**Exercise directions**
Return exactly and only these lines: the first of the listing through the one containing "none -> orange brick D10 level 1".

**Provided data**
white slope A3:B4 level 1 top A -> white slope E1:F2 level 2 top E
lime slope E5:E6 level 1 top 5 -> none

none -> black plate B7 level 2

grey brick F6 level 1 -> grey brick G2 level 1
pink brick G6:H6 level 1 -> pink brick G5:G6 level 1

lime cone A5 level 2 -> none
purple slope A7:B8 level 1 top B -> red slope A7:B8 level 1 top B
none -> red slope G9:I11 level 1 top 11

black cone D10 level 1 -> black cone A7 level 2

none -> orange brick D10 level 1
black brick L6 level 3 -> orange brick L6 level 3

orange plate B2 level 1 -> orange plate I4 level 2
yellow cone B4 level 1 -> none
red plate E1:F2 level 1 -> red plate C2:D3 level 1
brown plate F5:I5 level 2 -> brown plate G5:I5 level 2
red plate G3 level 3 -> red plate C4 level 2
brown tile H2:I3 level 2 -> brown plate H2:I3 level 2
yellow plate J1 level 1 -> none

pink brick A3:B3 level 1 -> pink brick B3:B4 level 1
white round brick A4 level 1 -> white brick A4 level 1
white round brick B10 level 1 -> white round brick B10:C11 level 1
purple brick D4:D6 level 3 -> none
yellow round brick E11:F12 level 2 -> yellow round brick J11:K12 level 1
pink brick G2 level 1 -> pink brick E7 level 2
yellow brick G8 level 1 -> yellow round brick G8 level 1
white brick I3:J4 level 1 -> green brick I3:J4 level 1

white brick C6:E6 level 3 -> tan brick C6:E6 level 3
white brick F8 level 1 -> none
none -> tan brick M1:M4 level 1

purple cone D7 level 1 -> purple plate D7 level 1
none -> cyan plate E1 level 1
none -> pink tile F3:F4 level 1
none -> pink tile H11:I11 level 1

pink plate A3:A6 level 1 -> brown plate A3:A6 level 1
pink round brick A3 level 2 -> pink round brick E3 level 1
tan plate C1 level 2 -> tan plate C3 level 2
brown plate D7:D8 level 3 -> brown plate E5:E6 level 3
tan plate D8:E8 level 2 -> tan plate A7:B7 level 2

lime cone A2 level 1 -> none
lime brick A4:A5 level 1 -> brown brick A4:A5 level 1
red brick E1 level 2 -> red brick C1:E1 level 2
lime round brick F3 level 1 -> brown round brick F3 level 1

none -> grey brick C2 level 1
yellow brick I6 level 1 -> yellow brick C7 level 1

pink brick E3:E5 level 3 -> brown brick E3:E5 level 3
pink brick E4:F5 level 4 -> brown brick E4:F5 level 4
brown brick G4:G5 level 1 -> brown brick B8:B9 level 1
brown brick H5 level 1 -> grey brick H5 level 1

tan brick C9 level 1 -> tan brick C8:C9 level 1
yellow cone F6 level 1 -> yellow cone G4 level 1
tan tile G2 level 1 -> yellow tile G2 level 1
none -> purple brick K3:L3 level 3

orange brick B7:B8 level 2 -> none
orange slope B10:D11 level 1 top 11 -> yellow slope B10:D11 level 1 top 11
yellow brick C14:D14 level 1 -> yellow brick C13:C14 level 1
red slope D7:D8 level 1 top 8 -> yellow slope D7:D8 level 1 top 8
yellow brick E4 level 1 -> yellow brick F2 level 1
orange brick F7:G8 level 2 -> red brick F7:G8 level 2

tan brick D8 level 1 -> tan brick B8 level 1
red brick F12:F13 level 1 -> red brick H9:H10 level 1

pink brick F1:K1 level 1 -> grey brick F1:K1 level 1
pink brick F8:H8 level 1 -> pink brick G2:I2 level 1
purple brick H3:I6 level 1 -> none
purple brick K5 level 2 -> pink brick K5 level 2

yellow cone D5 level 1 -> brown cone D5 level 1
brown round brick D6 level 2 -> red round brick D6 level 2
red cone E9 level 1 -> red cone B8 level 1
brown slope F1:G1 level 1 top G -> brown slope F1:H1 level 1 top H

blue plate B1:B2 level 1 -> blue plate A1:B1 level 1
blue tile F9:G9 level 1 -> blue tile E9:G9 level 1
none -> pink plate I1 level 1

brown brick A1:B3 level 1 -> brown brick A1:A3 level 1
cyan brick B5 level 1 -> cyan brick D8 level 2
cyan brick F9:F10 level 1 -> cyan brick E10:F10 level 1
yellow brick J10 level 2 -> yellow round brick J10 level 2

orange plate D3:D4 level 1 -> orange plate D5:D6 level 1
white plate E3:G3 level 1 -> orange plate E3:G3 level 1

**Answer to this task**
white slope A3:B4 level 1 top A -> white slope E1:F2 level 2 top E
lime slope E5:E6 level 1 top 5 -> none

none -> black plate B7 level 2

grey brick F6 level 1 -> grey brick G2 level 1
pink brick G6:H6 level 1 -> pink brick G5:G6 level 1

lime cone A5 level 2 -> none
purple slope A7:B8 level 1 top B -> red slope A7:B8 level 1 top B
none -> red slope G9:I11 level 1 top 11

black cone D10 level 1 -> black cone A7 level 2

none -> orange brick D10 level 1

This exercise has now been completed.